▶ **Written exercise**
Swap "black diamond" for "purple diamond" in the lines from the first one through the line containing "orange rectangle at", leaving everything else the same. Give only those lines again.

-- Start Data for the task --

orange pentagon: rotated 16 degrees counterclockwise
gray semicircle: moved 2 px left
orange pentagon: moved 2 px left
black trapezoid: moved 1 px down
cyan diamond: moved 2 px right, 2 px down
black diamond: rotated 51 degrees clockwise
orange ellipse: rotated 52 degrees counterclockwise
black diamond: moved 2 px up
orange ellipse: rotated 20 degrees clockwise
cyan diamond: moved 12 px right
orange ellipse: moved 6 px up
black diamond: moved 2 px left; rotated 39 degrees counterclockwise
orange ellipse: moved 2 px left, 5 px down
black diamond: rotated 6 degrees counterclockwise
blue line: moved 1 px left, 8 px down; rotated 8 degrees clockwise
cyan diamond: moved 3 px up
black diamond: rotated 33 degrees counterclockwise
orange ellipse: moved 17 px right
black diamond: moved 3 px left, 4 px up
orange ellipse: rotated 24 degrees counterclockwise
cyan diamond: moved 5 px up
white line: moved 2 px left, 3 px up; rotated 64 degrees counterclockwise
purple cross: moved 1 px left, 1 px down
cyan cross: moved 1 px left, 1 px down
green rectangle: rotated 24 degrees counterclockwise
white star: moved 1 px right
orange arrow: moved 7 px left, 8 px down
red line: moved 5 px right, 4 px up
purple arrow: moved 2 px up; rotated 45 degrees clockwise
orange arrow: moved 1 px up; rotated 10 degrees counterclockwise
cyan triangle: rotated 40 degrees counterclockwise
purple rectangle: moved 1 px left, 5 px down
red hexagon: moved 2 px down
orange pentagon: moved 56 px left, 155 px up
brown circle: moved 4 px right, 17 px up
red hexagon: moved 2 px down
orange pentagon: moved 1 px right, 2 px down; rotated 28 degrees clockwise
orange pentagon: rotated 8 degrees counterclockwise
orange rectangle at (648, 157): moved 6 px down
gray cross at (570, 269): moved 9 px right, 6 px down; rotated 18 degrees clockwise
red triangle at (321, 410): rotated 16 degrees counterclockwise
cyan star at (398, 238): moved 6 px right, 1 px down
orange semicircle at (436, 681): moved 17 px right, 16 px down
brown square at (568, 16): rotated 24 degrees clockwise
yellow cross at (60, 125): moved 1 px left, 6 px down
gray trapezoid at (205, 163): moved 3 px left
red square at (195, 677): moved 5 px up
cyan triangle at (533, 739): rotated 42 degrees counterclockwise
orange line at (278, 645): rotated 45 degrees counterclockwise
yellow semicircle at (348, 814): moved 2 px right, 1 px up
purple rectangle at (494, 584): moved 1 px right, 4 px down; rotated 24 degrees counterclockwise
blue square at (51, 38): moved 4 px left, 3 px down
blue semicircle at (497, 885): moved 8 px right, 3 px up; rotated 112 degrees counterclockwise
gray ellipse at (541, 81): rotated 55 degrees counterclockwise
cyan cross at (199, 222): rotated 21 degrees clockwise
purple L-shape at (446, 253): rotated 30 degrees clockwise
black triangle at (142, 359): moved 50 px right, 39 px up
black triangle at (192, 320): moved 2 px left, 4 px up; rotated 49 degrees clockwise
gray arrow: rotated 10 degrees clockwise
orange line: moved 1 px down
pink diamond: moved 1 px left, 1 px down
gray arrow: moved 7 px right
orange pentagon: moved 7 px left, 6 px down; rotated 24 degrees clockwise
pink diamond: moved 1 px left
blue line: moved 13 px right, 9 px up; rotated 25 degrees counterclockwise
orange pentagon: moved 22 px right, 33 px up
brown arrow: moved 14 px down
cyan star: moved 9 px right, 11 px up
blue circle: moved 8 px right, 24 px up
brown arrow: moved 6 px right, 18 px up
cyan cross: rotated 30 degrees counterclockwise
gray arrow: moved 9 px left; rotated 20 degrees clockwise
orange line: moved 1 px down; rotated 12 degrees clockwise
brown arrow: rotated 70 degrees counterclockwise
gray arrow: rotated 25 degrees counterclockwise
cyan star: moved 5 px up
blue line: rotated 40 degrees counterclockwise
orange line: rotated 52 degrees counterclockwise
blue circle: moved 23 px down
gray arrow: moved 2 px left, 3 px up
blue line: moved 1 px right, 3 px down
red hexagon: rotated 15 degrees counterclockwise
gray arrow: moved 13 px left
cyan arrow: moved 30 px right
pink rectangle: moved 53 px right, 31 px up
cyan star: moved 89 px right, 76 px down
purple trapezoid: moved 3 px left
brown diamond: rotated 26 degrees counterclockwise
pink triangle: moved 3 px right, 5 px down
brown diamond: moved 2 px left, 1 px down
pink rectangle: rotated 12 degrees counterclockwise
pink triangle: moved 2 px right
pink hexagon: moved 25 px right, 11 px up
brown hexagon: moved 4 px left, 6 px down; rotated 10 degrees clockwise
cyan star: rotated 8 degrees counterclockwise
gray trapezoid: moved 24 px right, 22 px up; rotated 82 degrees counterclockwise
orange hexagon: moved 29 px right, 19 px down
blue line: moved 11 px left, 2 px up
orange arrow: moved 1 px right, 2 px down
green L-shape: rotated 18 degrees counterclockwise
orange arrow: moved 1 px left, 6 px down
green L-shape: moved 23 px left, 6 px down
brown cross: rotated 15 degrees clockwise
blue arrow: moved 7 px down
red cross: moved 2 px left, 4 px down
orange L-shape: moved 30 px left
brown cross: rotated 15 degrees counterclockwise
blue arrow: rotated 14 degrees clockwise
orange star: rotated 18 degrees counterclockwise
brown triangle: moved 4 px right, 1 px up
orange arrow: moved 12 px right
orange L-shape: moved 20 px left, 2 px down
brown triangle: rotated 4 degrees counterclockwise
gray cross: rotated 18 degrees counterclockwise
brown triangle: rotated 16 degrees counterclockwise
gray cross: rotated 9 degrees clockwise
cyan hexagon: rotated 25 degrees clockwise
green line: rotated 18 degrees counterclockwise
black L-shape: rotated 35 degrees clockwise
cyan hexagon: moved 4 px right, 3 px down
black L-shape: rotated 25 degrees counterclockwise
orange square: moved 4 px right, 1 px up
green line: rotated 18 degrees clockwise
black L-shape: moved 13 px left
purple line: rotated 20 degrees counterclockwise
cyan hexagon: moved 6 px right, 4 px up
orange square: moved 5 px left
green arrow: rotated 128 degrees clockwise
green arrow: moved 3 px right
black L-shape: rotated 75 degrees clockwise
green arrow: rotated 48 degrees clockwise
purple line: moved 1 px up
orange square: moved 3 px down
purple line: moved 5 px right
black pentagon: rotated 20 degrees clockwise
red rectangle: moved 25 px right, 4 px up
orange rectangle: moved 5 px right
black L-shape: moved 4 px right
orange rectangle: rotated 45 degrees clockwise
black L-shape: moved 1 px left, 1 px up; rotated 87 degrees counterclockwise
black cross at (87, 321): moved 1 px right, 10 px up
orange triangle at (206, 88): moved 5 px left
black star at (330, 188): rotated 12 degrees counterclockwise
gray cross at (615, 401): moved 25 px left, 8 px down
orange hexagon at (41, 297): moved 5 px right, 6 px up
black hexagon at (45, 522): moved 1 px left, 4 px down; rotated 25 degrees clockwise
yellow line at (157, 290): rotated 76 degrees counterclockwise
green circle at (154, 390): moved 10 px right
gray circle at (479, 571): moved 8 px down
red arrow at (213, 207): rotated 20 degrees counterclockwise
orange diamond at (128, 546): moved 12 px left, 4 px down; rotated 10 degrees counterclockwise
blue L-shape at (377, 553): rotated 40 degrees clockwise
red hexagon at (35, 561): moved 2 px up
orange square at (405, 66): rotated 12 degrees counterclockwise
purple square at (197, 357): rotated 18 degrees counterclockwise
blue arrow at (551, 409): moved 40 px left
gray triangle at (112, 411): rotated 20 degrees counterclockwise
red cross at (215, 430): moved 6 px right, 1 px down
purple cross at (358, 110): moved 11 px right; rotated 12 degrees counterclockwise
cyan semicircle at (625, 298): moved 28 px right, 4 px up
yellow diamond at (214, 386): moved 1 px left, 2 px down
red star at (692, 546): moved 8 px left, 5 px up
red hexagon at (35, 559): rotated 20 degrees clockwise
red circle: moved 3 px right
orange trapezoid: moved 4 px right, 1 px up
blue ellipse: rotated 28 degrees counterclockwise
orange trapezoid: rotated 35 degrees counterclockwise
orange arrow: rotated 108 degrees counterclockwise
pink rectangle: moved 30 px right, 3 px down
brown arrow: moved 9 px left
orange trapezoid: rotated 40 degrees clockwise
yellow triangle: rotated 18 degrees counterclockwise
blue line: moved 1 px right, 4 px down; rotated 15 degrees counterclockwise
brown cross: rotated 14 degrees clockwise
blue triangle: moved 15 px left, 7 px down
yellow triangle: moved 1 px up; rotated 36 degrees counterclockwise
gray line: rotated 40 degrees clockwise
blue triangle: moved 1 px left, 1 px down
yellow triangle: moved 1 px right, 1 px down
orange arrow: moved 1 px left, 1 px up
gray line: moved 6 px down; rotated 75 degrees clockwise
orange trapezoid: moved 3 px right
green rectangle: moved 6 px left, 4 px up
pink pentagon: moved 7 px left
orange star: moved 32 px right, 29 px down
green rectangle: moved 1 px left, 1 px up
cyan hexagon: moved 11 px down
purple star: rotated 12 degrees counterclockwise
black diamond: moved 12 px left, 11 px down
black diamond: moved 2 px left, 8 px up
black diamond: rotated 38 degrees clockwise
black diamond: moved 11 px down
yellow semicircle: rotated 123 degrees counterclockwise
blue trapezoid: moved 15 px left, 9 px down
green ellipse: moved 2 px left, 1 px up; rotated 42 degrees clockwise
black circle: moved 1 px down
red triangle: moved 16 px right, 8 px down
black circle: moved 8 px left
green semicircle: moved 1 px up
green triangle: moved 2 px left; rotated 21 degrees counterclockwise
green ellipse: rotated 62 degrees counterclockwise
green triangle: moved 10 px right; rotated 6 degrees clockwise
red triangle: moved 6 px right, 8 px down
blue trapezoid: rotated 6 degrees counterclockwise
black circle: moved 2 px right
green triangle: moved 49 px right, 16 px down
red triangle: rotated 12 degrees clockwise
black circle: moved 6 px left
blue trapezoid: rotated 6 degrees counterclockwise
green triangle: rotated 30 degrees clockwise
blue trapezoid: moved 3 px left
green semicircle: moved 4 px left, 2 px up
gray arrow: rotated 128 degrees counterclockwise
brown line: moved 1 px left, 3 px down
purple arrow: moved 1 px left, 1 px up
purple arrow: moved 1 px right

-- End Data for the task --

▶ **Finished task**
orange pentagon: rotated 16 degrees counterclockwise
gray semicircle: moved 2 px left
orange pentagon: moved 2 px left
black trapezoid: moved 1 px down
cyan diamond: moved 2 px right, 2 px down
purple diamond: rotated 51 degrees clockwise
orange ellipse: rotated 52 degrees counterclockwise
purple diamond: moved 2 px up
orange ellipse: rotated 20 degrees clockwise
cyan diamond: moved 12 px right
orange ellipse: moved 6 px up
purple diamond: moved 2 px left; rotated 39 degrees counterclockwise
orange ellipse: moved 2 px left, 5 px down
purple diamond: rotated 6 degrees counterclockwise
blue line: moved 1 px left, 8 px down; rotated 8 degrees clockwise
cyan diamond: moved 3 px up
purple diamond: rotated 33 degrees counterclockwise
orange ellipse: moved 17 px right
purple diamond: moved 3 px left, 4 px up
orange ellipse: rotated 24 degrees counterclockwise
cyan diamond: moved 5 px up
white line: moved 2 px left, 3 px up; rotated 64 degrees counterclockwise
purple cross: moved 1 px left, 1 px down
cyan cross: moved 1 px left, 1 px down
green rectangle: rotated 24 degrees counterclockwise
white star: moved 1 px right
orange arrow: moved 7 px left, 8 px down
red line: moved 5 px right, 4 px up
purple arrow: moved 2 px up; rotated 45 degrees clockwise
orange arrow: moved 1 px up; rotated 10 degrees counterclockwise
cyan triangle: rotated 40 degrees counterclockwise
purple rectangle: moved 1 px left, 5 px down
red hexagon: moved 2 px down
orange pentagon: moved 56 px left, 155 px up
brown circle: moved 4 px right, 17 px up
red hexagon: moved 2 px down
orange pentagon: moved 1 px right, 2 px down; rotated 28 degrees clockwise
orange pentagon: rotated 8 degrees counterclockwise
orange rectangle at (648, 157): moved 6 px down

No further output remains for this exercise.